- **Requirement**:
Copy every line of the records that includes the word "brown".

- **Working data**:
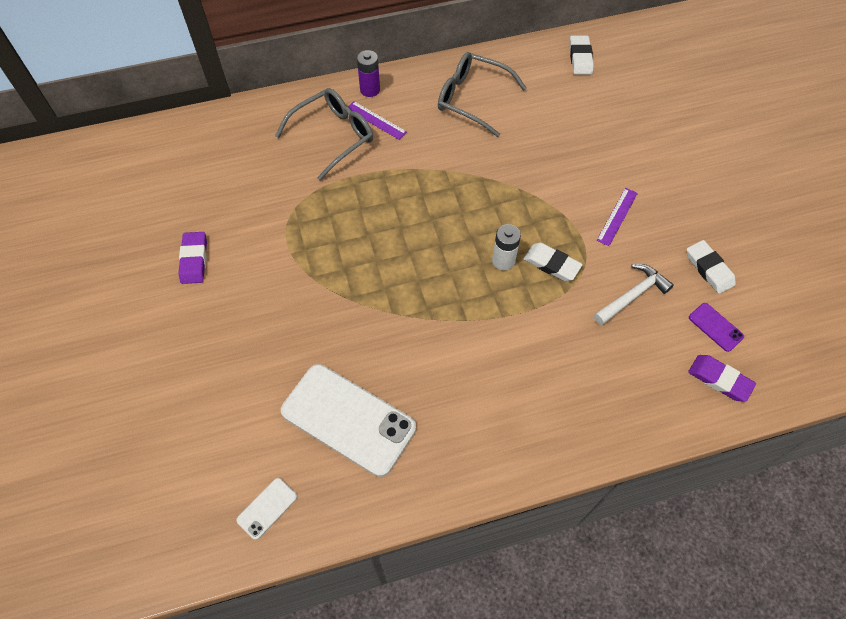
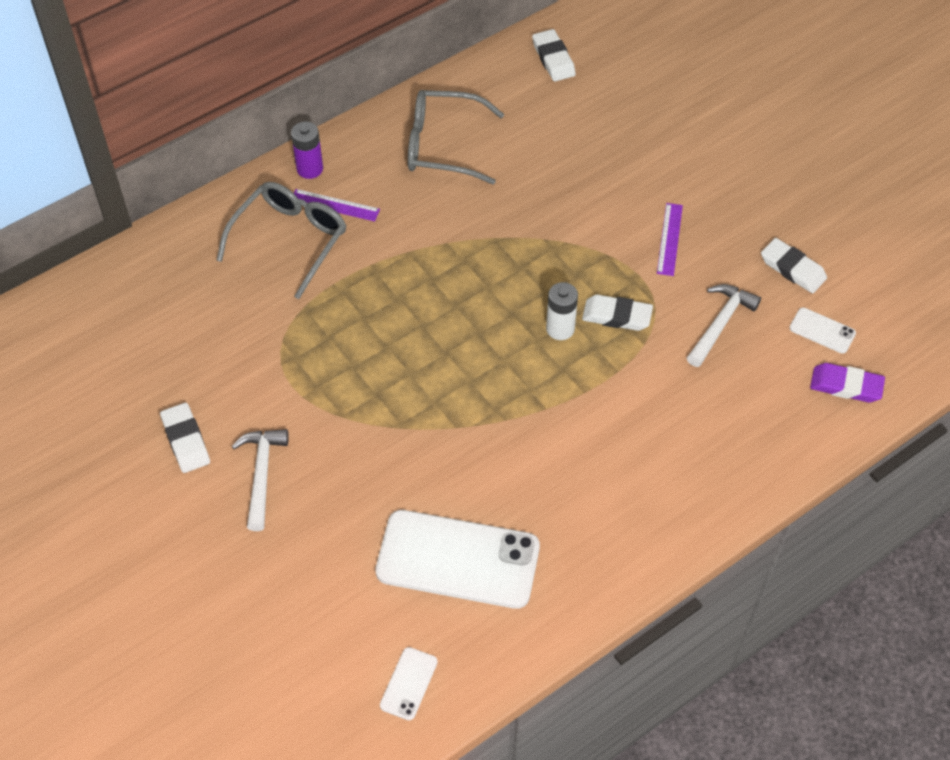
camera: 20 degrees left, 5 degrees down
(194, 260) = (185, 440): purple eraser -> white eraser
(235, 302) = (261, 474): none -> white hammer
(715, 327) = (822, 331): purple phone -> white phone

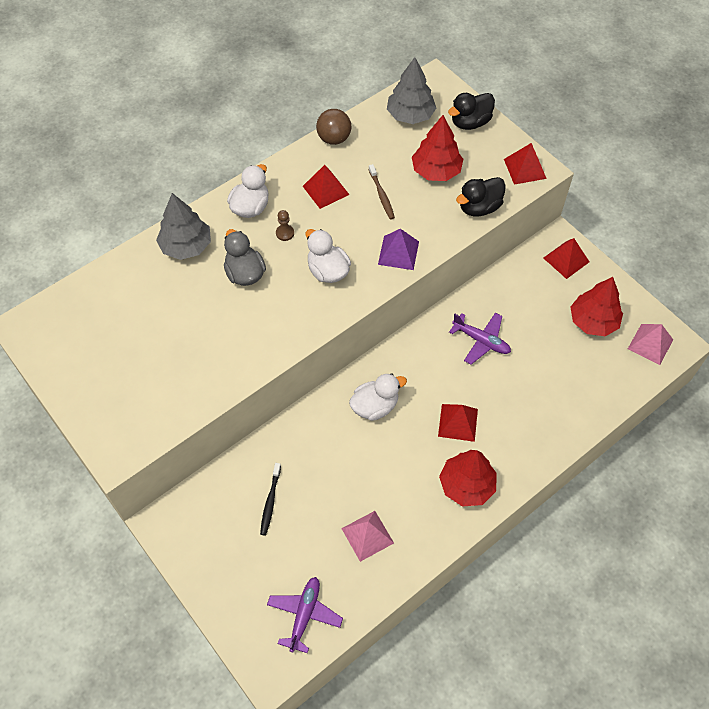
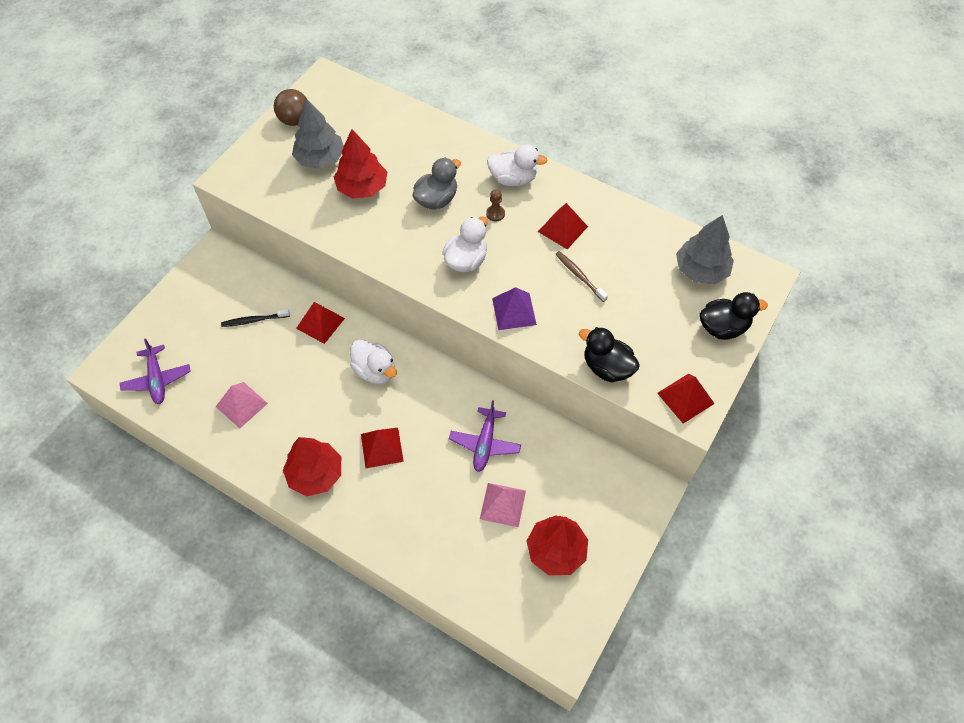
camera: 70 degrees right, 0 degrees up
(186, 246) = (448, 149): grey tree -> grey tree (320, 158)
(304, 615) = (157, 379): purple plane -> purple plane turned 75 degrees clockwise
(334, 138) = (631, 215): brown ball -> brown ball (295, 120)
(381, 195) = (579, 276): brown toothbrush -> brown toothbrush turned 90 degrees clockwise
(436, 171) = (636, 314): red tree -> red tree (362, 188)
(470, 122) = (723, 327): black duck -> black duck turned 135 degrees clockwise
(566, 260) = (628, 502): red pyramid -> red pyramid (320, 323)
(650, 344) = (551, 621): pink pyramid -> pink pyramid (502, 504)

- **Exercise answer**:
(334, 138) = (631, 215): brown ball -> brown ball (295, 120)
(381, 195) = (579, 276): brown toothbrush -> brown toothbrush turned 90 degrees clockwise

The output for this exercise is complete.